■ WHAT THE TASK ASKS:
Show the lines below where "trapezoid" occurs.

[Multi-step shape edit data]
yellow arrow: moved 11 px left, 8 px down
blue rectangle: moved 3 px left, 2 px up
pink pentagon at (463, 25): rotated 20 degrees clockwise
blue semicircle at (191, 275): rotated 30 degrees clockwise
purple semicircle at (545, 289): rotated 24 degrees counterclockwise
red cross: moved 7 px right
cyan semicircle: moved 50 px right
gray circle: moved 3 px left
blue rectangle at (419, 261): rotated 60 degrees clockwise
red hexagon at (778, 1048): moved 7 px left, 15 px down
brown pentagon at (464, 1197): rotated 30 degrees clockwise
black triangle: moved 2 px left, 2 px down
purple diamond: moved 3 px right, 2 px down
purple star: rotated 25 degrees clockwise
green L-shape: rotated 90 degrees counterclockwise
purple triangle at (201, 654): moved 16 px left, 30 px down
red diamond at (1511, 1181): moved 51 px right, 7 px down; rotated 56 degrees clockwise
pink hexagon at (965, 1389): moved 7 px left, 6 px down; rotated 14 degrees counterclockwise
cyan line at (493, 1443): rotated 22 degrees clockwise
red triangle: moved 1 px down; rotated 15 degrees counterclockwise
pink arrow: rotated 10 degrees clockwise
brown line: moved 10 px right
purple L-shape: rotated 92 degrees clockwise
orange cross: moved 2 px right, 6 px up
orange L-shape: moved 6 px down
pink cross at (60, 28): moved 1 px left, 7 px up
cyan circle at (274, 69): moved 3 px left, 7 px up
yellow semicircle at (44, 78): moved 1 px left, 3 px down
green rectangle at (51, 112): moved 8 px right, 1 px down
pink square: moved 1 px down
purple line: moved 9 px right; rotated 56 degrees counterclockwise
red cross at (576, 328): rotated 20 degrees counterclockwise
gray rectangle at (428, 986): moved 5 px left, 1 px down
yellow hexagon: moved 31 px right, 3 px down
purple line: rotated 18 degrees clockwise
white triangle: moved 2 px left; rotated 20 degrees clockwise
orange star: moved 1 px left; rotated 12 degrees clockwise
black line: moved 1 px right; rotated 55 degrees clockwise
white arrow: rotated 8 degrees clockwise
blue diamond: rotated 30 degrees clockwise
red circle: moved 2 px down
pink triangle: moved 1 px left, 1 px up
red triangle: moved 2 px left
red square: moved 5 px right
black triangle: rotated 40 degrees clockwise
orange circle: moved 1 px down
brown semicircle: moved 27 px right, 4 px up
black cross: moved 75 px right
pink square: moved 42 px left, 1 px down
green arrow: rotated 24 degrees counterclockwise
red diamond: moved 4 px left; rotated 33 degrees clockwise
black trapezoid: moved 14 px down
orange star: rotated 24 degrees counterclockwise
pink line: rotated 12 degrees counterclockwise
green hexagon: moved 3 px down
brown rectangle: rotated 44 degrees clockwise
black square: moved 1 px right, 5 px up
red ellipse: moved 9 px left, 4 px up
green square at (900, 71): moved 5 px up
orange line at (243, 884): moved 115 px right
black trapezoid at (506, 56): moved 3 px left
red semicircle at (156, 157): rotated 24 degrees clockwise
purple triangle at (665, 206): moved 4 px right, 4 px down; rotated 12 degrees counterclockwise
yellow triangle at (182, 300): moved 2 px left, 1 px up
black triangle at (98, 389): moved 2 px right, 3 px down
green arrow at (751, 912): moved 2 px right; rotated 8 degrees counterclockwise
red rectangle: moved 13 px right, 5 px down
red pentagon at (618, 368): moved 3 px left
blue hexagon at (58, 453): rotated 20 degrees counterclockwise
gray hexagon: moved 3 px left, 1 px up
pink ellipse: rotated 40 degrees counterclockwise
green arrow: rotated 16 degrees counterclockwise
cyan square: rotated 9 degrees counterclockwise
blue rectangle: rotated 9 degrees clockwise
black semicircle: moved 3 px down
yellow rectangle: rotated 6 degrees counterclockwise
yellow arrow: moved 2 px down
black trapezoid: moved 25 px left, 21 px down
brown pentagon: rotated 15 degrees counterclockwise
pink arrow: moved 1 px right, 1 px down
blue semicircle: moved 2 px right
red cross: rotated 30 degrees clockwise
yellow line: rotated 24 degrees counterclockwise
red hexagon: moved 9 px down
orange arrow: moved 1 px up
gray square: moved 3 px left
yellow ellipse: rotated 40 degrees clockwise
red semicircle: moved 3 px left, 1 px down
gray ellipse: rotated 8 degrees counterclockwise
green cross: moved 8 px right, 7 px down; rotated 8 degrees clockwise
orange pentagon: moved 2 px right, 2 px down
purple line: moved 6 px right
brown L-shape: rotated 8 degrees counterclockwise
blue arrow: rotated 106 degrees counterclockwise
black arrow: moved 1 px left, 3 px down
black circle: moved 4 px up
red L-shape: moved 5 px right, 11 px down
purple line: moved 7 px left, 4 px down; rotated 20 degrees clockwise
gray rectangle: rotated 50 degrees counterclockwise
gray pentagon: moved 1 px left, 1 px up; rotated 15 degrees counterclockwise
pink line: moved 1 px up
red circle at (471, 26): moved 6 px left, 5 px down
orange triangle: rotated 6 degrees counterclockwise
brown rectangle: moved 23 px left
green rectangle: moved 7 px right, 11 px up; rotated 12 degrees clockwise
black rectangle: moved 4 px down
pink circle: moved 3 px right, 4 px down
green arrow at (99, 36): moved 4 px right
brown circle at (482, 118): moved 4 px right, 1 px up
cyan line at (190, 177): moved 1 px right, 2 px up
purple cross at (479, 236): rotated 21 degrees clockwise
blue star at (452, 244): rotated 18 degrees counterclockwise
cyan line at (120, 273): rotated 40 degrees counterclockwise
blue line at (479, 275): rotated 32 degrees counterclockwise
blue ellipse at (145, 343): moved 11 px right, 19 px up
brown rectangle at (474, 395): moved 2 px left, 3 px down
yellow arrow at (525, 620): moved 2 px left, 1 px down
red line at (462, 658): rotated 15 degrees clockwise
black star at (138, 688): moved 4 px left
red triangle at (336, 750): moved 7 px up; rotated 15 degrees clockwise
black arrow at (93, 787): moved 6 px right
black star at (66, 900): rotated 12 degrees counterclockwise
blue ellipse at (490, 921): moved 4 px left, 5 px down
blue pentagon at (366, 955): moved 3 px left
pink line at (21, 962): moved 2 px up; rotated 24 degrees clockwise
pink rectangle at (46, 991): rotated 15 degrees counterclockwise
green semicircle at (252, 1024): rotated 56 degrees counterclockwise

■ TASK RESULT:
black trapezoid: moved 14 px down
black trapezoid at (506, 56): moved 3 px left
black trapezoid: moved 25 px left, 21 px down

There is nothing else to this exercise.